• Work request:
Exactly reproduce the lines beginning with the line that includes "blue brick F11 level 1 -> none" and ending with the last line of the data.

• Data segment:
***
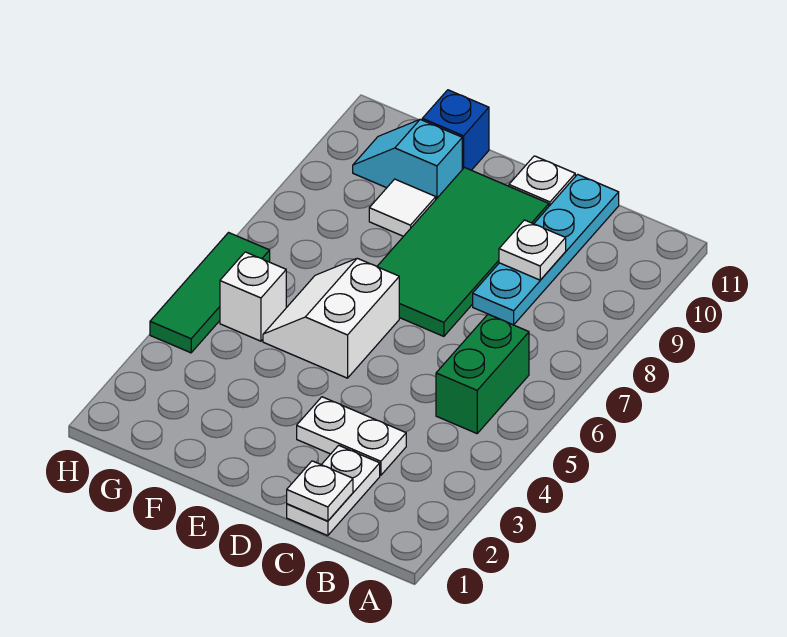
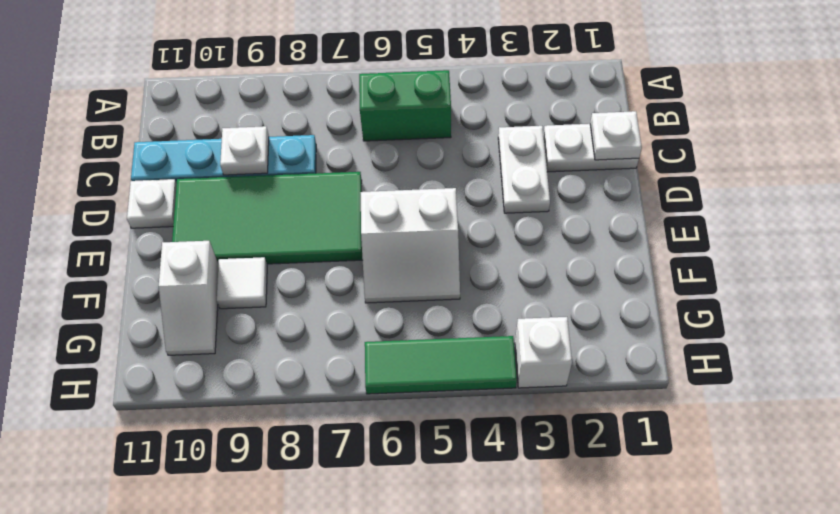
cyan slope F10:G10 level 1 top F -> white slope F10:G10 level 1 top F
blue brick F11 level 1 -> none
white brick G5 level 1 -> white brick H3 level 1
***
• Problem solution:
blue brick F11 level 1 -> none
white brick G5 level 1 -> white brick H3 level 1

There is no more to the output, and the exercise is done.